***** Task input

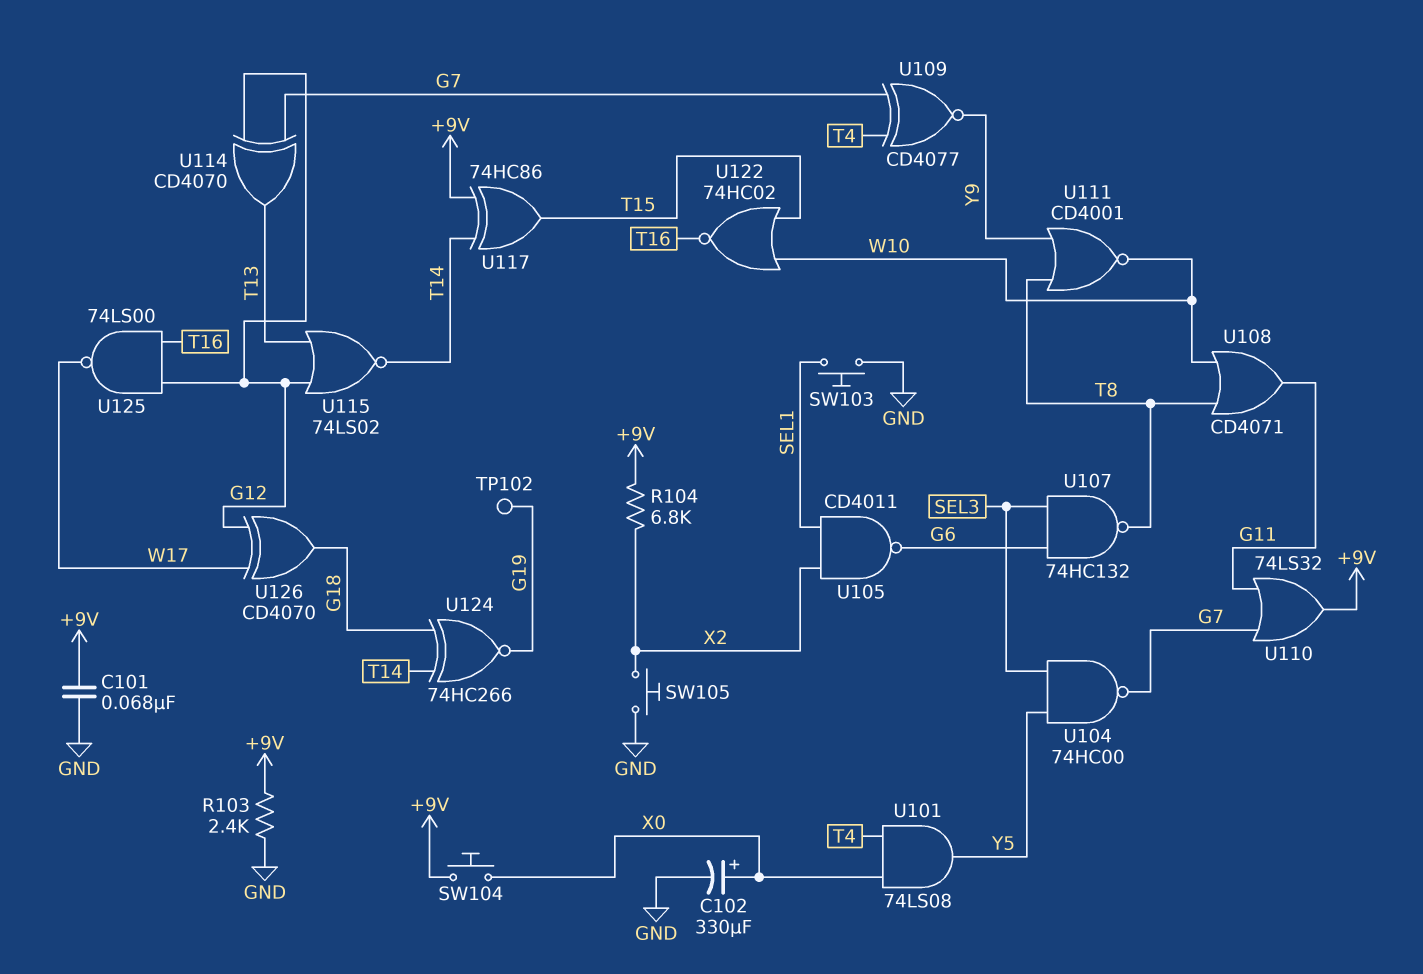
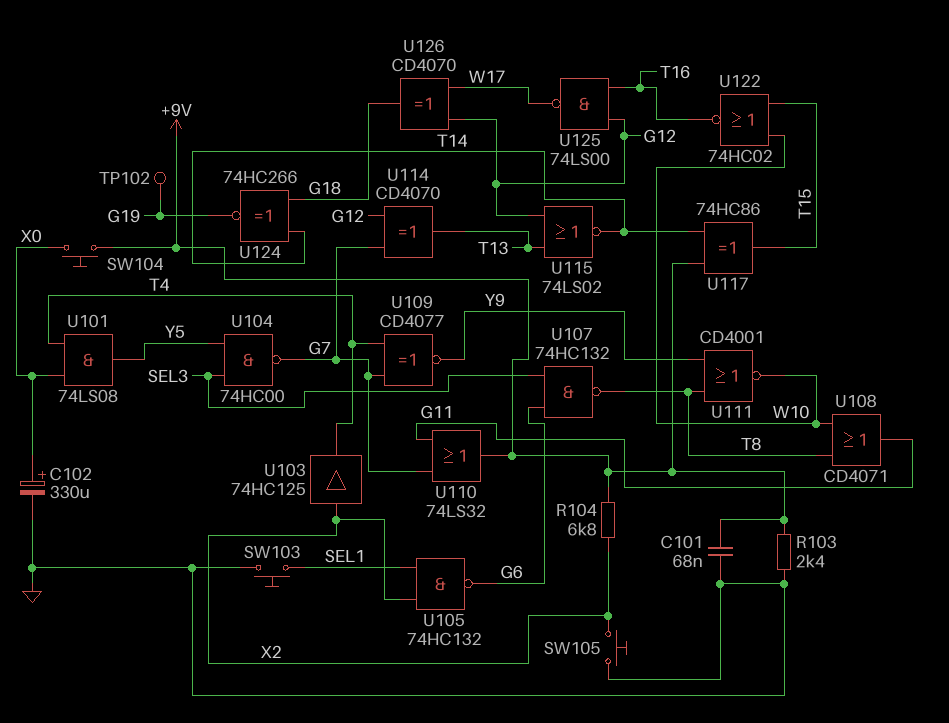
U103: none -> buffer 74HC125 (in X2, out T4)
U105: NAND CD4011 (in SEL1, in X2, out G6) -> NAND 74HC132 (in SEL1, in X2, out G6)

**********
***** Task input

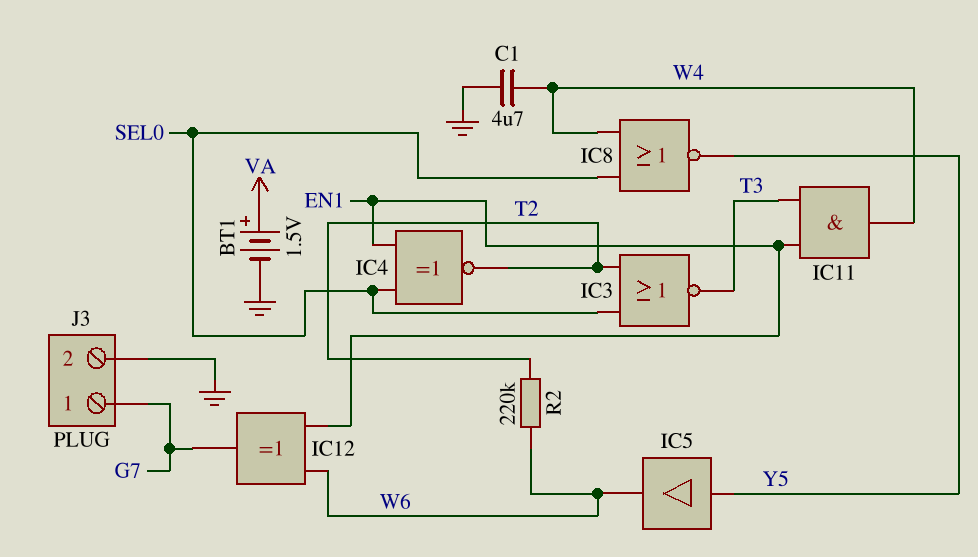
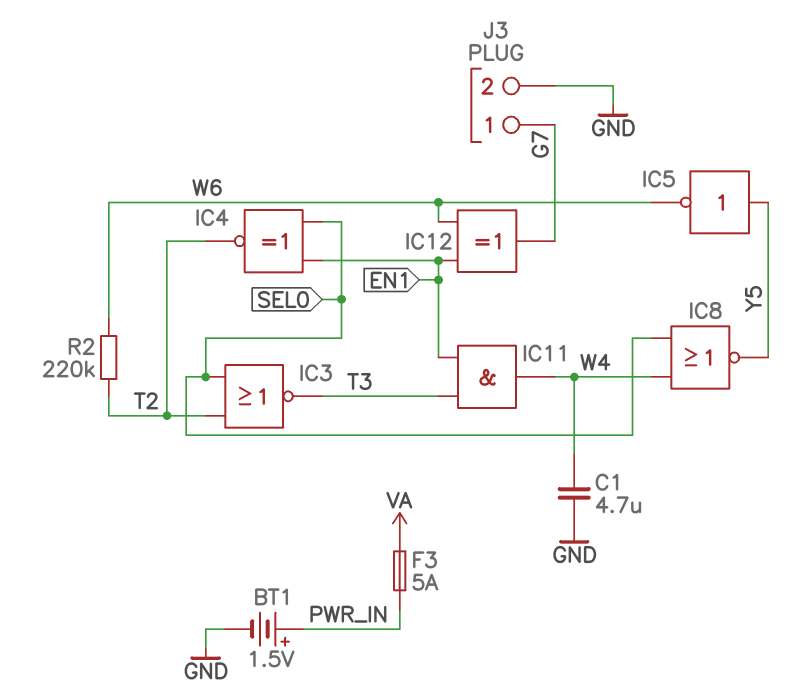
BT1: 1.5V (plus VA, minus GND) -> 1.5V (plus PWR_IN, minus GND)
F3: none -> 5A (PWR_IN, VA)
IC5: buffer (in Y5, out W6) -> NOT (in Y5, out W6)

**********

What is expected> Begin with the line above that has "U103: none -> buffer 74HC125 (in X2, out T4)" and continue through the line that has "U105: NAND CD4011", setting each one down exactly. Stop there.

Your solution>
U103: none -> buffer 74HC125 (in X2, out T4)
U105: NAND CD4011 (in SEL1, in X2, out G6) -> NAND 74HC132 (in SEL1, in X2, out G6)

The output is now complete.